DIRECTIONS: Take the entries that follow and return only the lines from the one with "cyan rectangle: (89, 415)" through the final line, leaving every picture behind.

[Coordinate change listings]
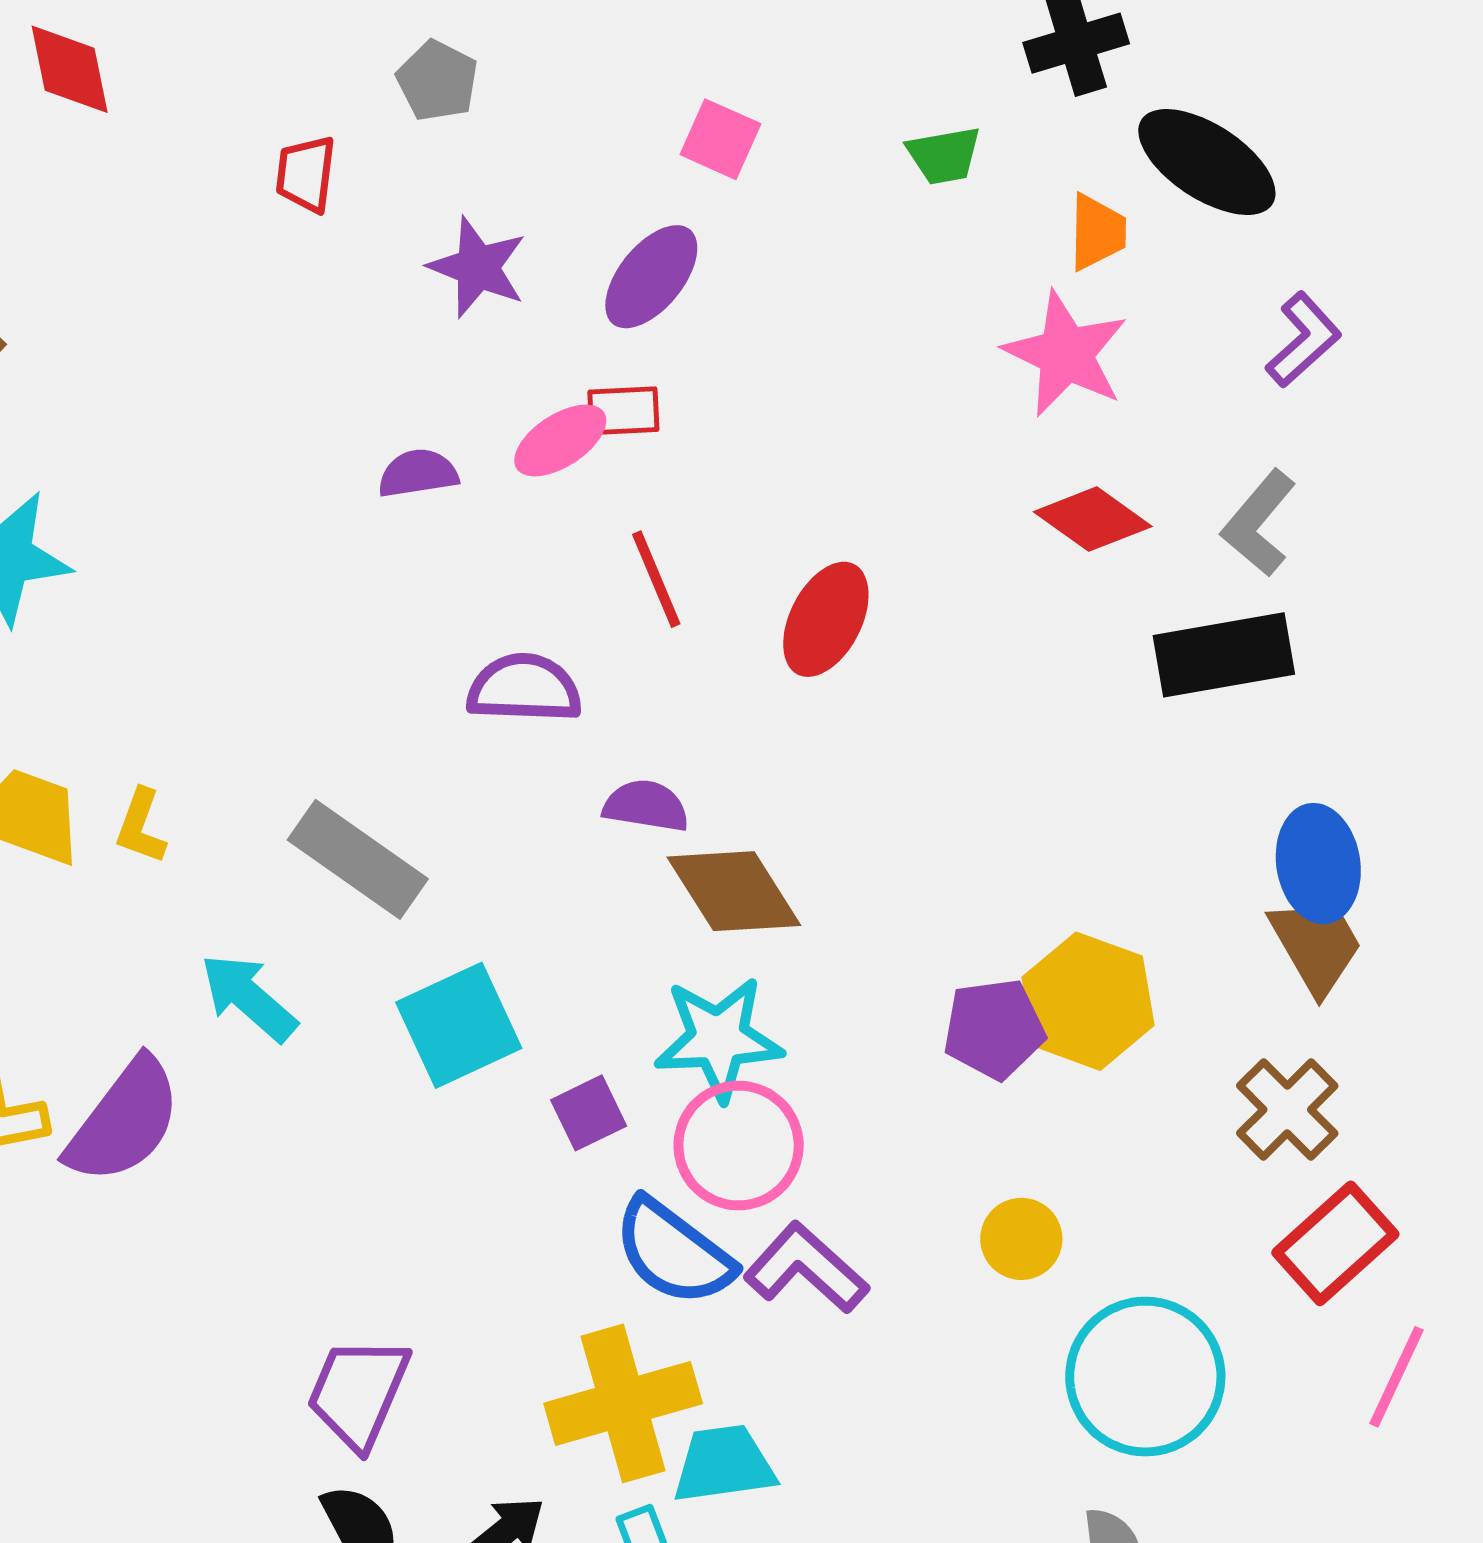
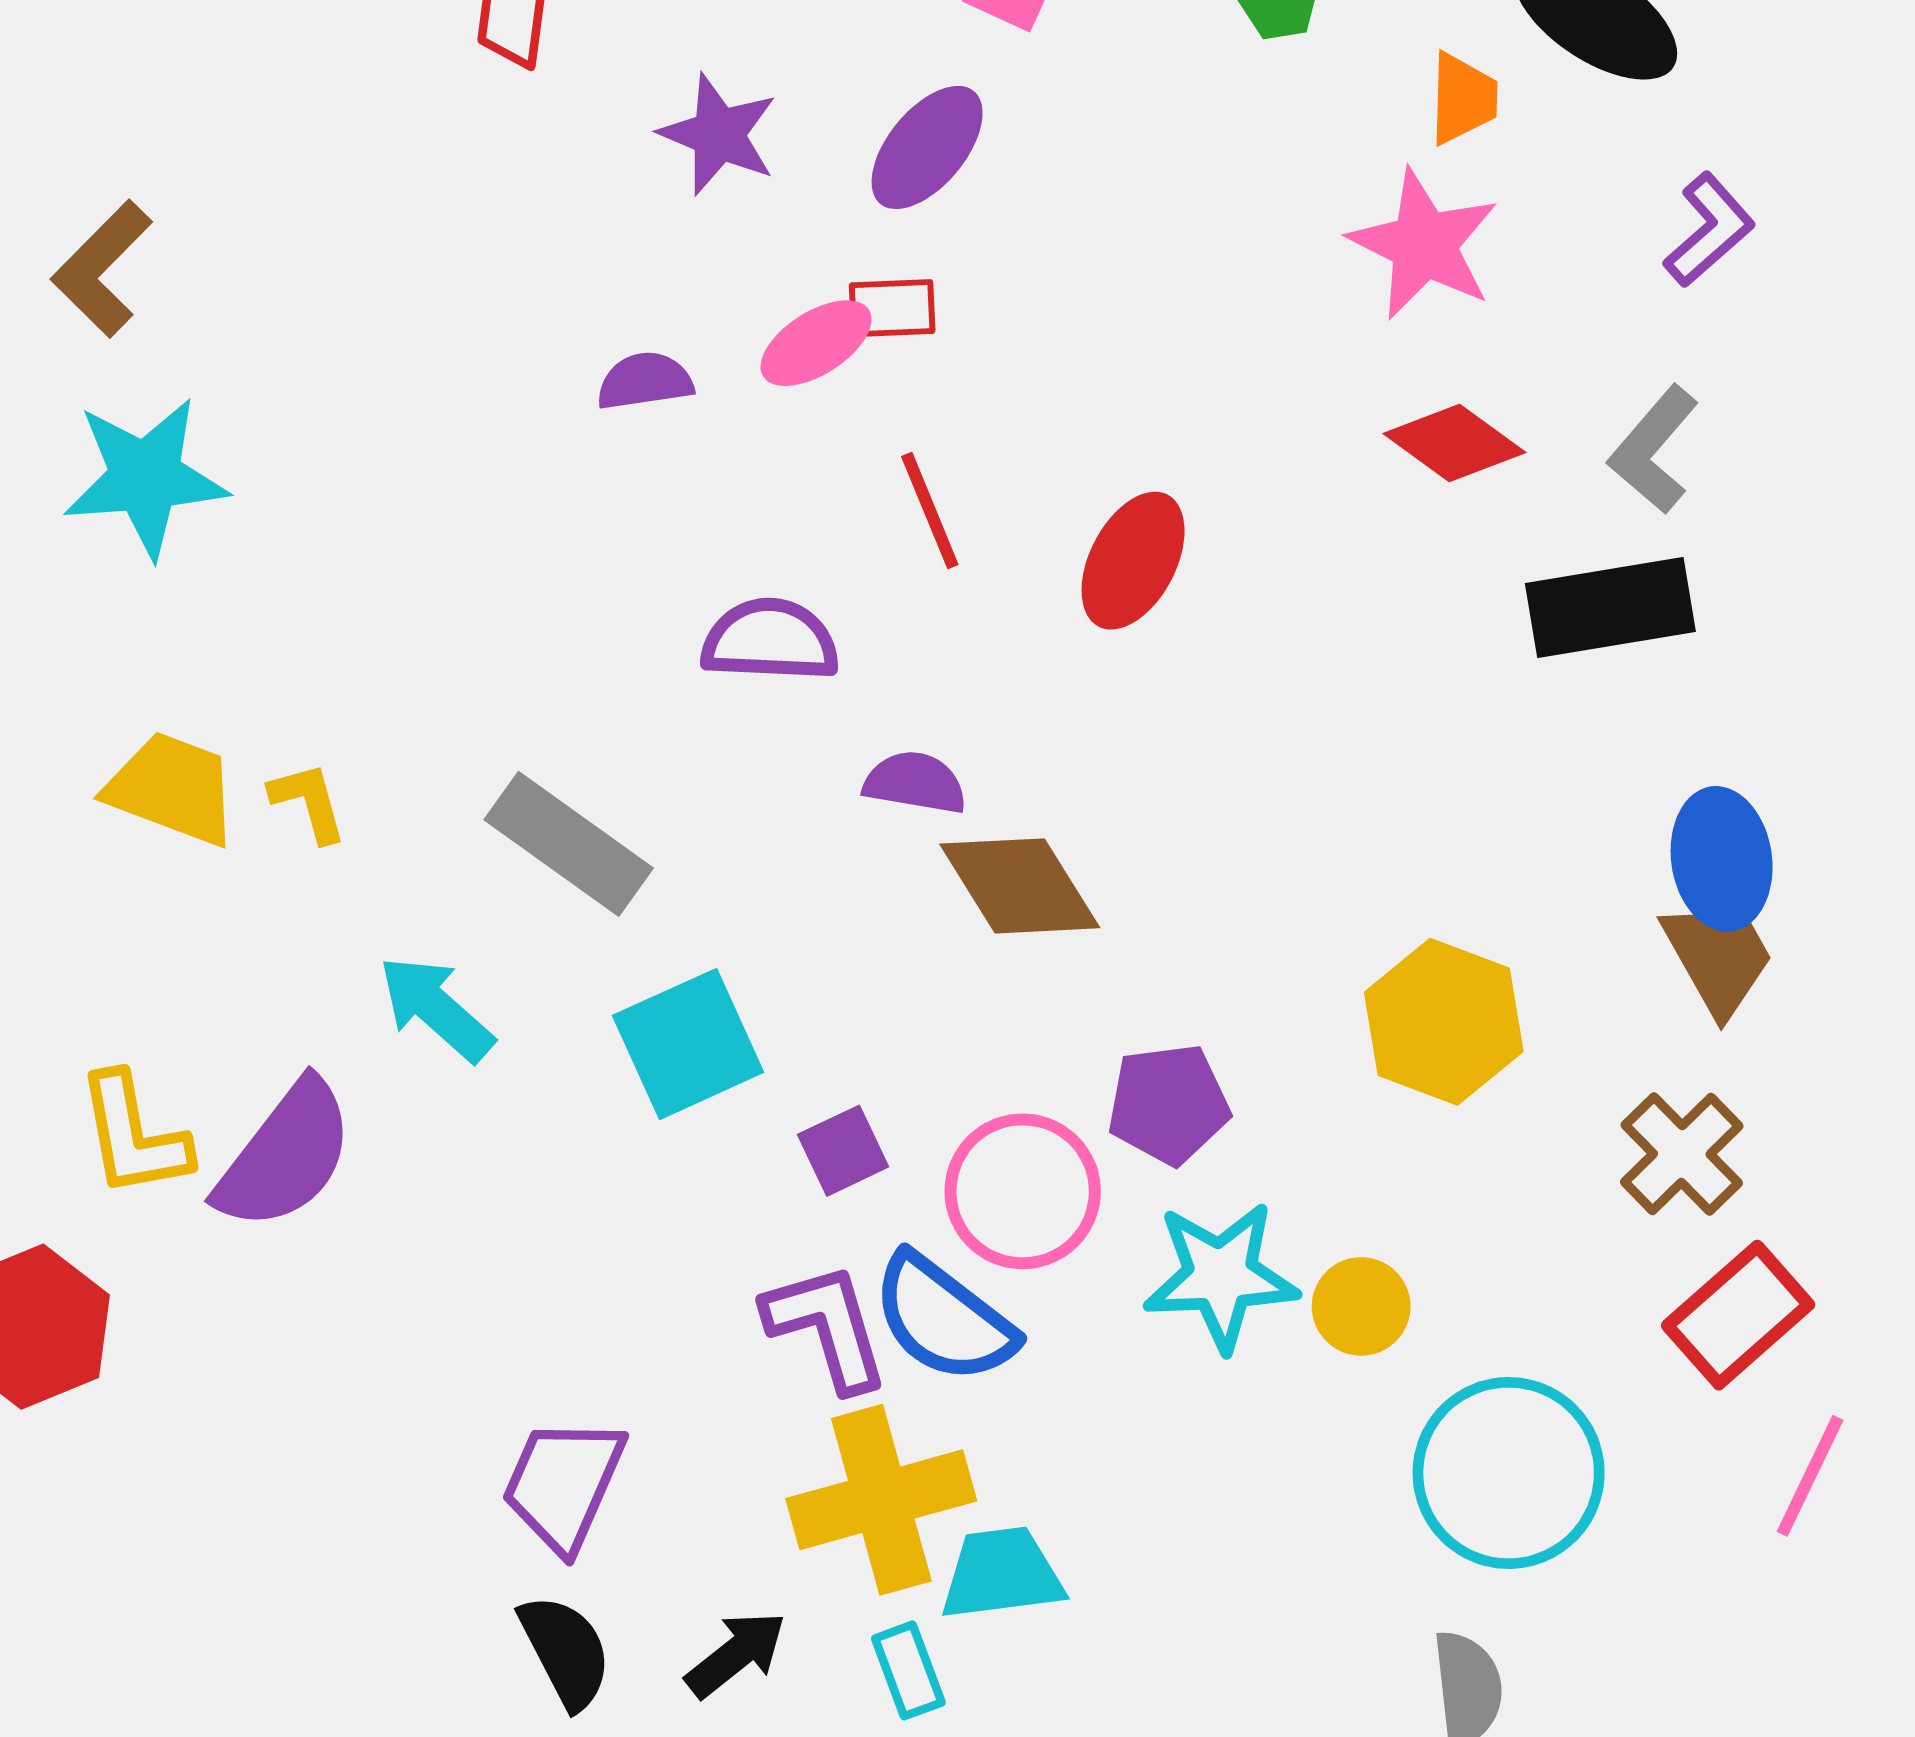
yellow L-shape: (141, 826) -> (308, 802), turned 144
purple pentagon: (994, 1029) -> (1168, 1104), moved
cyan star: (718, 1039) -> (1221, 1276), moved
purple L-shape: (806, 1268) -> (827, 1327), moved, turned 31

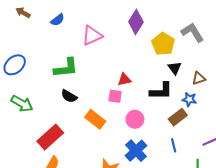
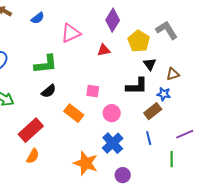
red triangle: (124, 79) -> (104, 50), moved
black semicircle: (69, 96) -> (49, 91), turned -70

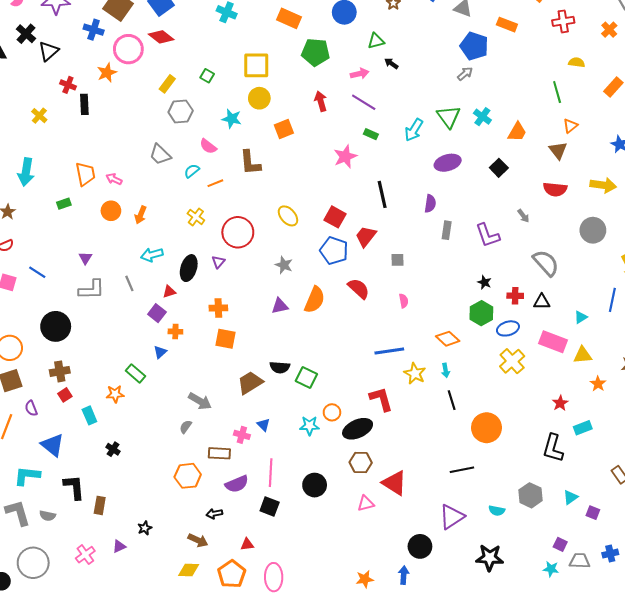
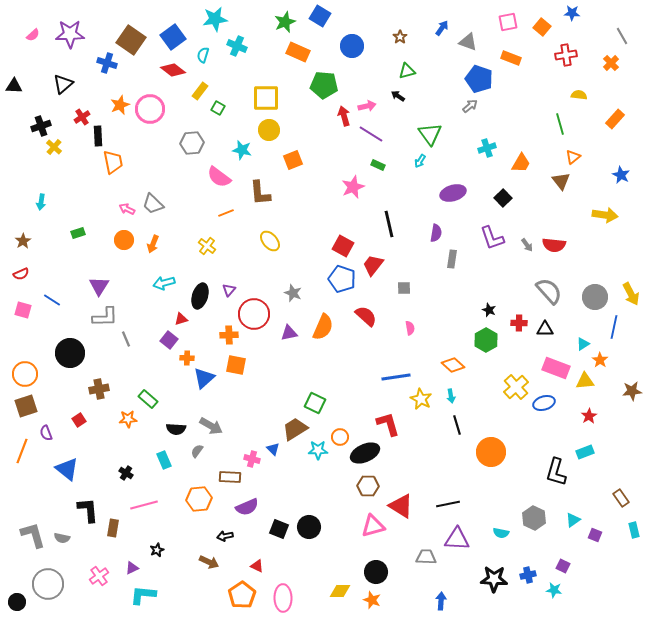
black cross: (26, 34) -> (41, 126), moved, turned 30
green triangle: (376, 41) -> (407, 71), moved
pink circle: (128, 49) -> (150, 109), moved
yellow rectangle: (167, 84) -> (200, 91), moved
red cross: (68, 85) -> (82, 117), turned 35
red arrow: (321, 101) -> (344, 116), moved
green triangle: (449, 117) -> (430, 134), moved
cyan cross: (482, 117) -> (487, 148), turned 36
cyan arrow: (414, 130) -> (420, 161), size x0.6
pink semicircle: (208, 146) -> (219, 177), size x1.4
gray trapezoid: (160, 154) -> (153, 204), moved
cyan semicircle: (192, 171) -> (203, 55), moved, turned -35
cyan arrow: (26, 172) -> (41, 202), size x0.6
orange trapezoid: (85, 174) -> (113, 162), moved
red semicircle: (555, 189) -> (554, 245), moved
yellow ellipse: (288, 216) -> (270, 241), moved
gray circle: (593, 230) -> (595, 297), moved
red circle: (238, 232) -> (254, 314), moved
purple L-shape: (488, 235) -> (492, 238), moved
purple triangle: (85, 258) -> (99, 286), size x1.5
gray line: (129, 283) -> (126, 339), moved
blue ellipse: (508, 328) -> (544, 403), moved
blue triangle: (160, 352) -> (204, 378), moved, size x1.6
black semicircle: (280, 367) -> (176, 429), moved
brown cross: (60, 371) -> (99, 389), moved
brown trapezoid: (250, 383) -> (295, 429), moved
orange star: (598, 384) -> (600, 360), moved
red star: (560, 403) -> (589, 416), moved
cyan rectangle: (89, 415) -> (164, 460), moved
black line: (462, 470) -> (448, 504), moved
pink line: (271, 473) -> (144, 505), moved, turned 72
cyan L-shape: (27, 476) -> (143, 595), moved
black circle: (315, 485) -> (309, 527), moved
pink triangle: (366, 503) -> (373, 526), size x1.4
purple triangle: (452, 517) -> (457, 539), turned 36
red triangle: (247, 544) -> (257, 566), turned 32
black circle: (420, 546) -> (376, 572), moved
blue cross: (610, 554) -> (528, 575), moved
gray trapezoid: (580, 561) -> (426, 557), moved
yellow diamond: (189, 570) -> (340, 591), moved
blue arrow: (404, 575) -> (441, 601), moved
orange star: (365, 579) -> (372, 600), turned 30

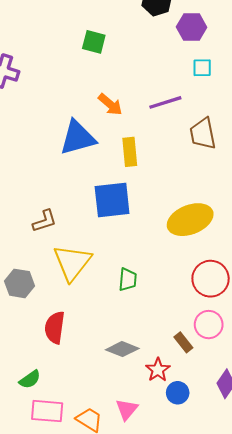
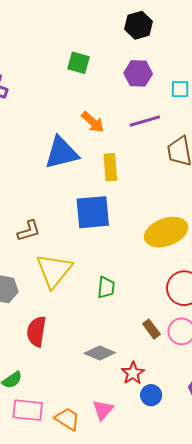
purple hexagon: (192, 27) -> (138, 73), moved
brown rectangle: (183, 342) -> (151, 329), moved

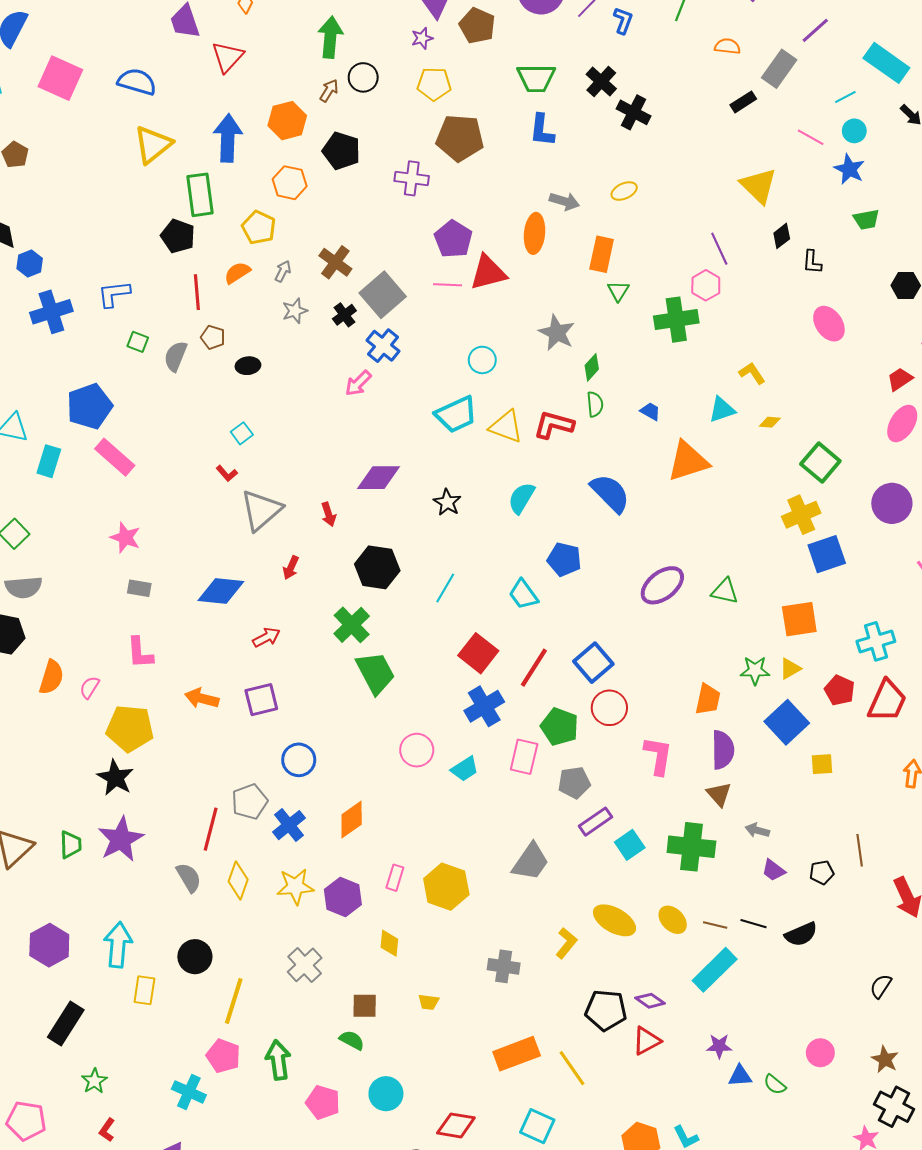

RESULT OF THIS EXERCISE:
cyan rectangle: (89, 415) -> (164, 460), moved
black line: (462, 470) -> (448, 504), moved
pink line: (271, 473) -> (144, 505), moved, turned 72
cyan L-shape: (27, 476) -> (143, 595), moved
black circle: (315, 485) -> (309, 527), moved
pink triangle: (366, 503) -> (373, 526), size x1.4
purple triangle: (452, 517) -> (457, 539), turned 36
red triangle: (247, 544) -> (257, 566), turned 32
black circle: (420, 546) -> (376, 572), moved
blue cross: (610, 554) -> (528, 575), moved
gray trapezoid: (580, 561) -> (426, 557), moved
yellow diamond: (189, 570) -> (340, 591), moved
blue arrow: (404, 575) -> (441, 601), moved
orange star: (365, 579) -> (372, 600), turned 30

purple hexagon: (192, 27) -> (138, 73), moved
brown rectangle: (183, 342) -> (151, 329), moved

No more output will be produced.